-- DATA SUPPLIED follows --

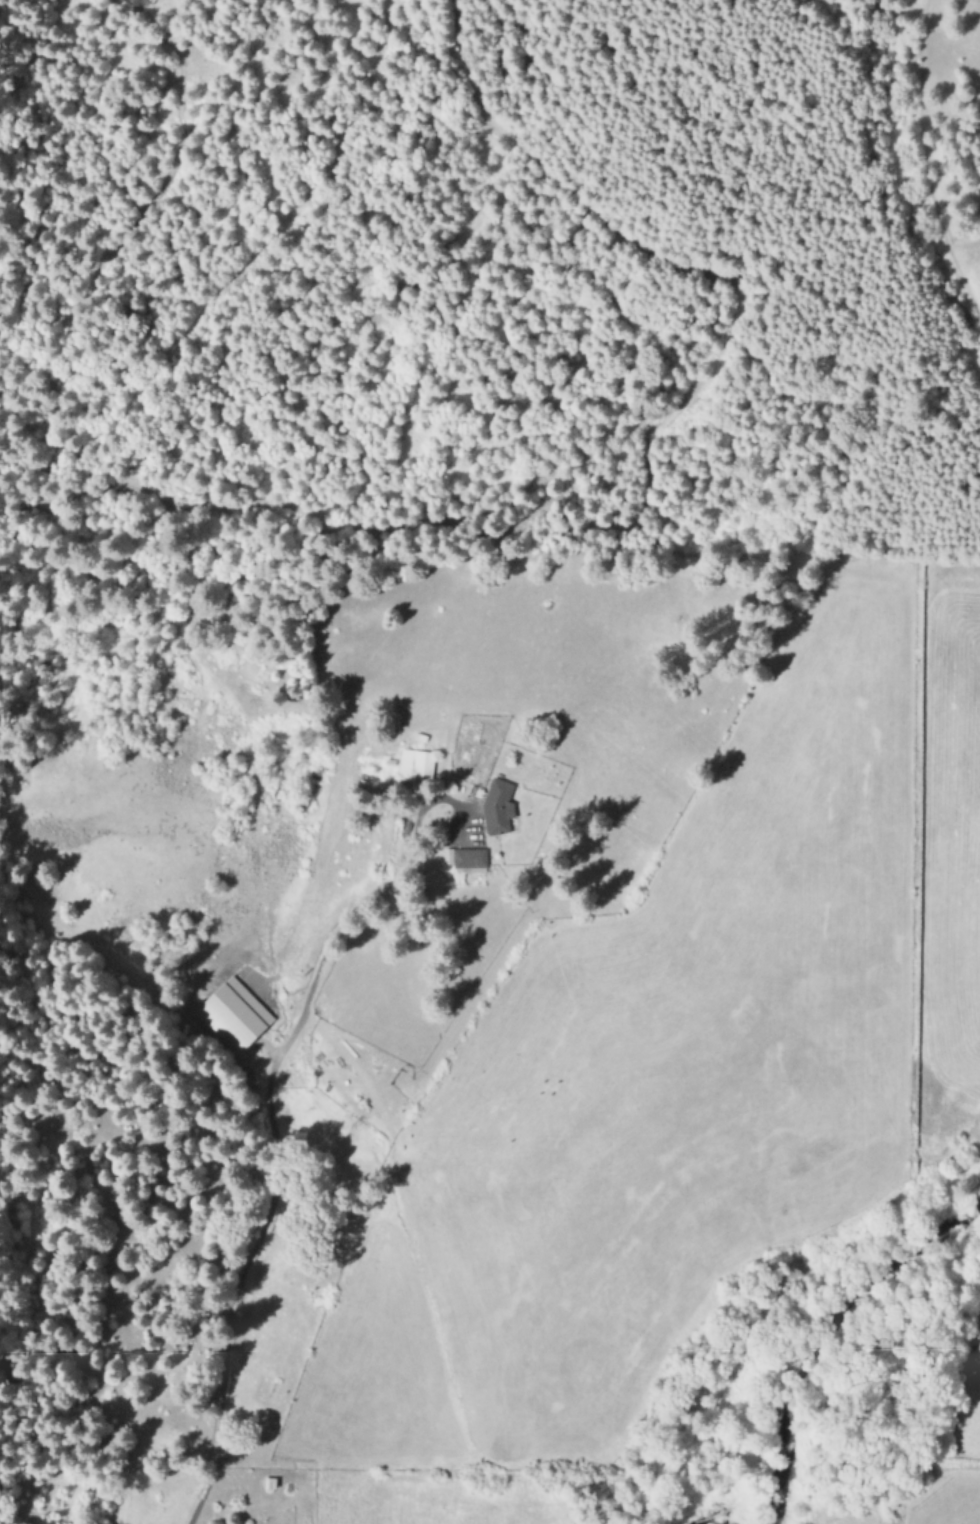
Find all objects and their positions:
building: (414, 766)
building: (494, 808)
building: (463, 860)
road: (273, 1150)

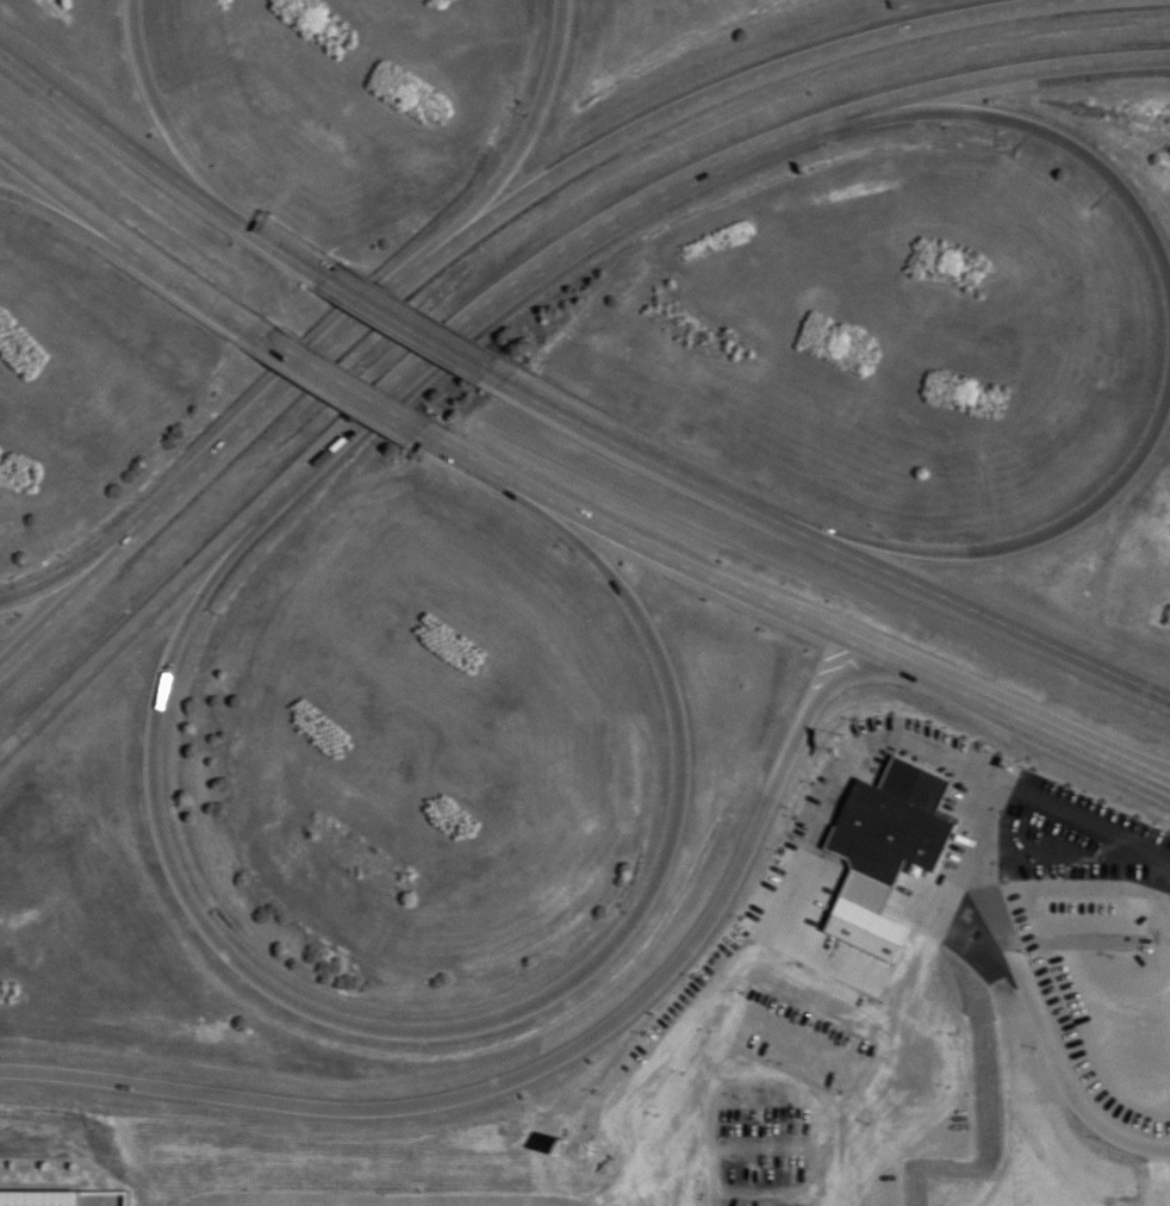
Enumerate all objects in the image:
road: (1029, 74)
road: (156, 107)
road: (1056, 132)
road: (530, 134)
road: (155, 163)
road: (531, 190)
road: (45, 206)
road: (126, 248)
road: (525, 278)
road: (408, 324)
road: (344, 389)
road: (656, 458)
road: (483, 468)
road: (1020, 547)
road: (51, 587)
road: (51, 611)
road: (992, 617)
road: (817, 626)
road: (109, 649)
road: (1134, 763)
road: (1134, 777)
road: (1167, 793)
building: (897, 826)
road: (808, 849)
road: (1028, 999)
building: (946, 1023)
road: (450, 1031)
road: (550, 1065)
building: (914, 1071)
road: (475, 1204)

-- DATA SUPPLIED concluded --

• AIM OF THE TASK
Your task is to copy each line from the material above that includes the word "objects".

• ANSWER AREA
Find all objects and their positions:
Enumerate all objects in the image:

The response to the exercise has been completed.